Instructions to follow: What you return must be the full data, repeated verbatim, with no pictures in it.

Data provided:
---*---

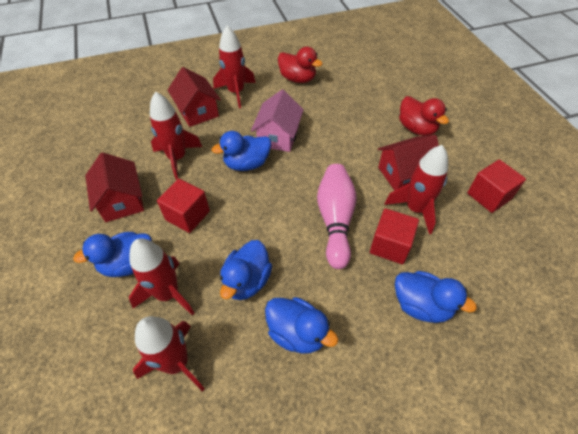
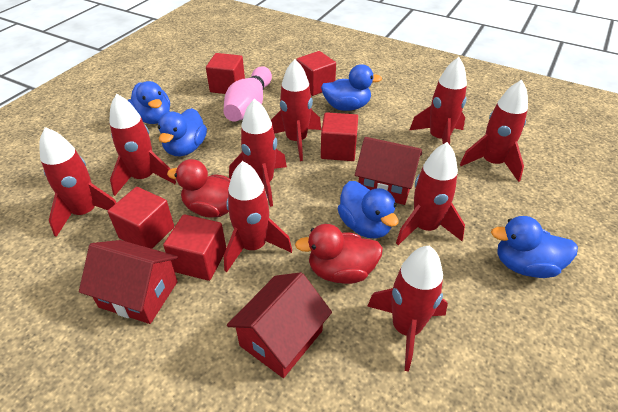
pink house: 1 -> 0
red cube: 3 -> 5
red rocket: 5 -> 9

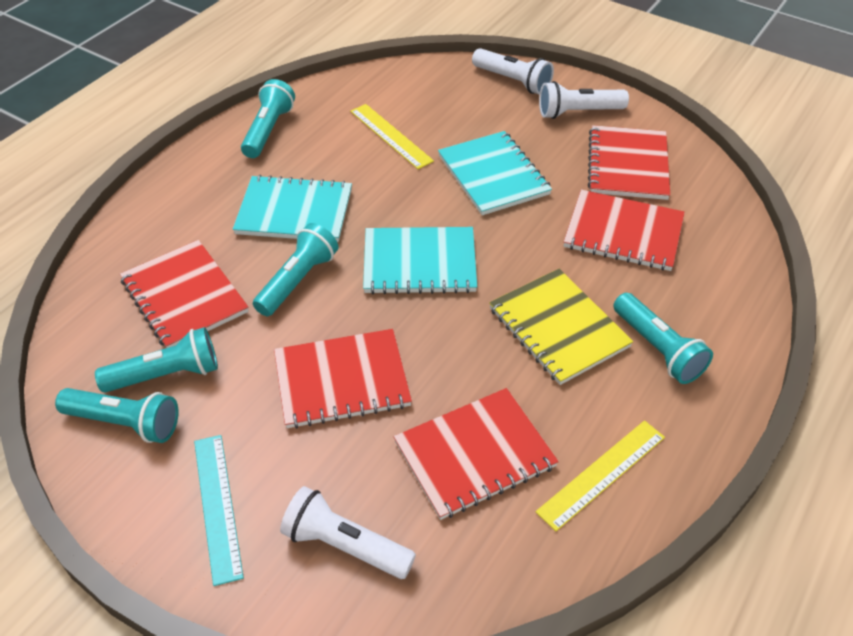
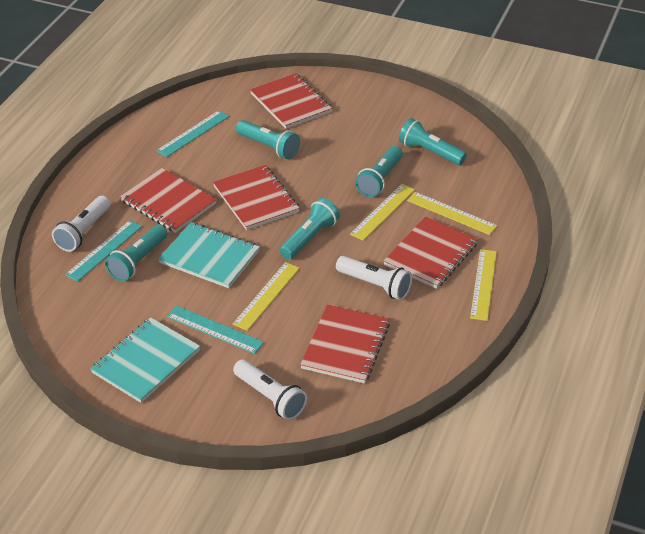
turquoise notebook: 3 -> 2
turquoise ruler: 1 -> 3
yellow notebook: 1 -> 0
yellow ruler: 2 -> 4

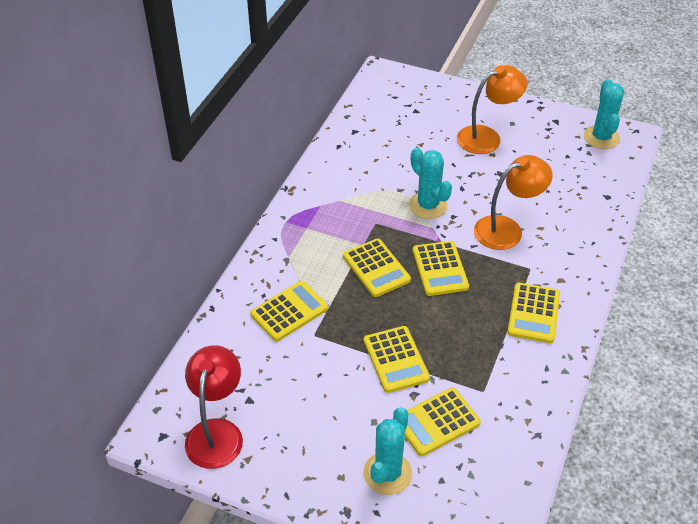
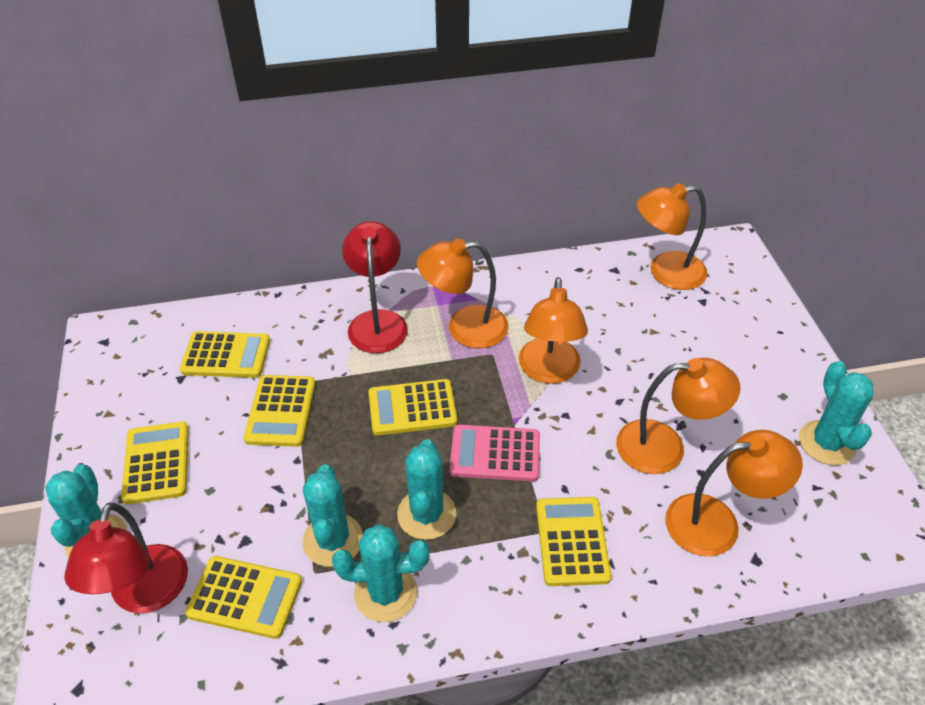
orange lamp: 2 -> 5
pink calculator: 0 -> 1
red lamp: 1 -> 2
turquoise cactus: 3 -> 5

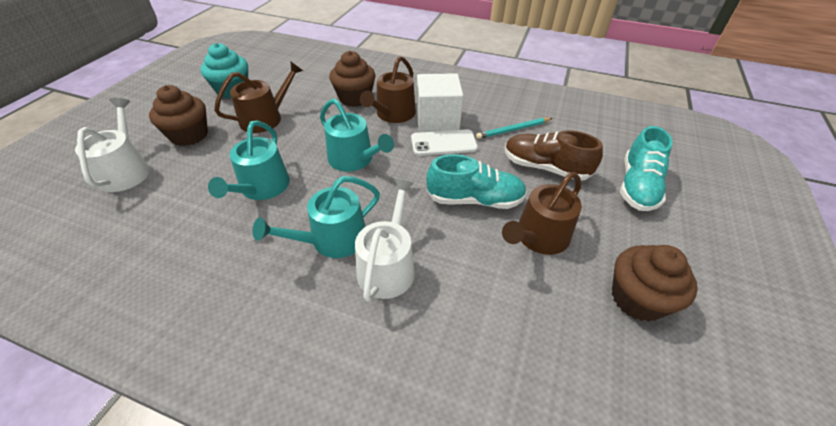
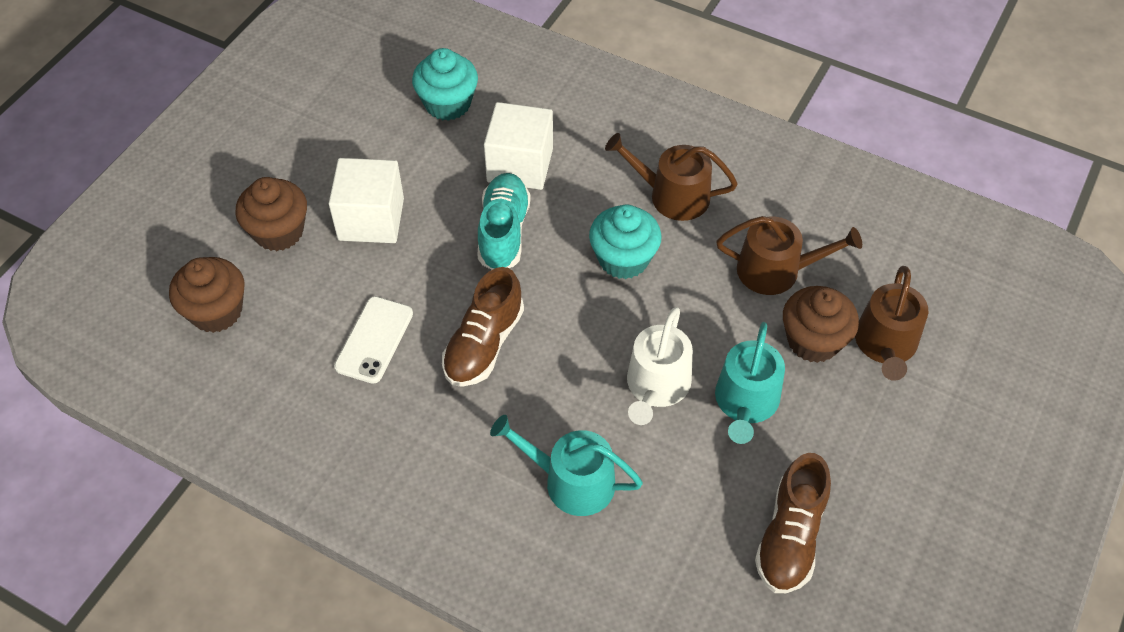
brown shoe: 1 -> 2
turquoise cupcake: 1 -> 2
turquoise pencil: 1 -> 0
turquoise shoe: 2 -> 1
turquoise watering can: 3 -> 2
white cube: 1 -> 2
white watering can: 2 -> 1

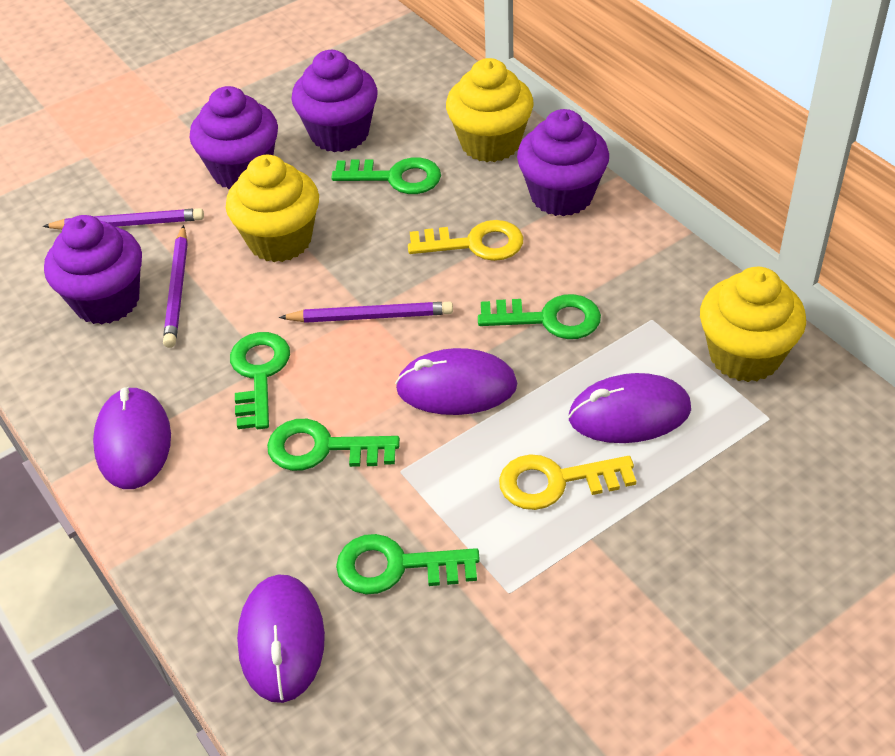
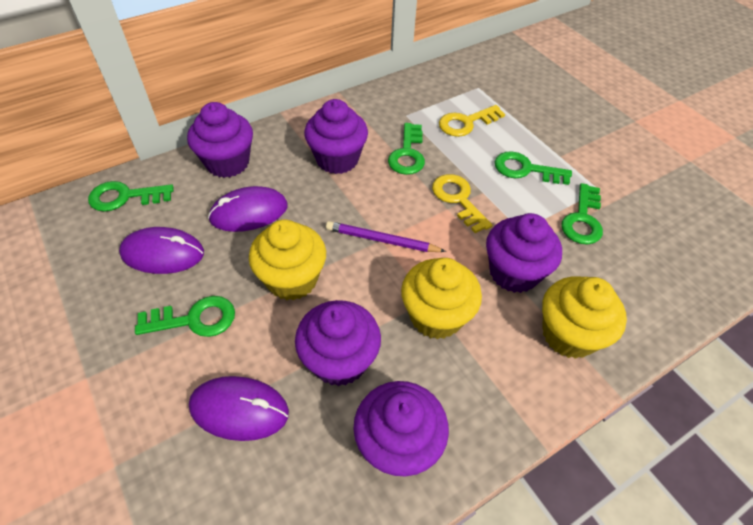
purple cupcake: 4 -> 5
purple mouse: 4 -> 3
purple pencil: 3 -> 1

---*---

Exercise result:
pink house: 1 -> 0
red cube: 3 -> 5
red rocket: 5 -> 9

turquoise notebook: 3 -> 2
turquoise ruler: 1 -> 3
yellow notebook: 1 -> 0
yellow ruler: 2 -> 4

orange lamp: 2 -> 5
pink calculator: 0 -> 1
red lamp: 1 -> 2
turquoise cactus: 3 -> 5

brown shoe: 1 -> 2
turquoise cupcake: 1 -> 2
turquoise pencil: 1 -> 0
turquoise shoe: 2 -> 1
turquoise watering can: 3 -> 2
white cube: 1 -> 2
white watering can: 2 -> 1

purple cupcake: 4 -> 5
purple mouse: 4 -> 3
purple pencil: 3 -> 1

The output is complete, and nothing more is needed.